▼▼▼
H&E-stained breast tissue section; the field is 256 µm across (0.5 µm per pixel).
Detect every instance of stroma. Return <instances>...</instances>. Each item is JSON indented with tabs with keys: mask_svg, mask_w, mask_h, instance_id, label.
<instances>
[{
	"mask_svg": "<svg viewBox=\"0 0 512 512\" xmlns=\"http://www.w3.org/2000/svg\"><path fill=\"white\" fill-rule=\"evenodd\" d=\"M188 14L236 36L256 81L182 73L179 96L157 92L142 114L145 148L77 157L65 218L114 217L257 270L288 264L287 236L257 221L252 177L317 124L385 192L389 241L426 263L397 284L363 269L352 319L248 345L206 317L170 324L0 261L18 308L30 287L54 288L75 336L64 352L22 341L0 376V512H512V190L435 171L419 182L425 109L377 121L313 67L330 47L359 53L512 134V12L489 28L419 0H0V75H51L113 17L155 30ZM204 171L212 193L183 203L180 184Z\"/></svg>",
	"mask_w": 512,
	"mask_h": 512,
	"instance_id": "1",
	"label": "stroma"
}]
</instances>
▲▲▲
Exercise requirements: Reproduce each record exactly, leaving nothing out.

Final answer:
H&E-stained breast tissue section; the field is 256 µm across (0.5 µm per pixel).
Detect every instance of stroma. Return <instances>...</instances>. Each item is JSON indented with tabs with keys: mask_svg, mask_w, mask_h, instance_id, label.
<instances>
[{
	"mask_svg": "<svg viewBox=\"0 0 512 512\" xmlns=\"http://www.w3.org/2000/svg\"><path fill=\"white\" fill-rule=\"evenodd\" d=\"M188 14L236 36L256 81L182 73L179 96L157 92L142 114L145 148L77 157L65 218L114 217L257 270L288 264L287 236L257 221L252 177L317 124L385 192L389 241L426 263L397 284L363 269L352 319L248 345L206 317L170 324L0 261L18 308L30 287L54 288L75 336L64 352L22 341L0 376V512H512V190L435 171L419 182L425 109L377 121L313 67L330 47L359 53L512 134V12L489 28L419 0H0V75H51L113 17L155 30ZM204 171L212 193L183 203L180 184Z\"/></svg>",
	"mask_w": 512,
	"mask_h": 512,
	"instance_id": "1",
	"label": "stroma"
}]
</instances>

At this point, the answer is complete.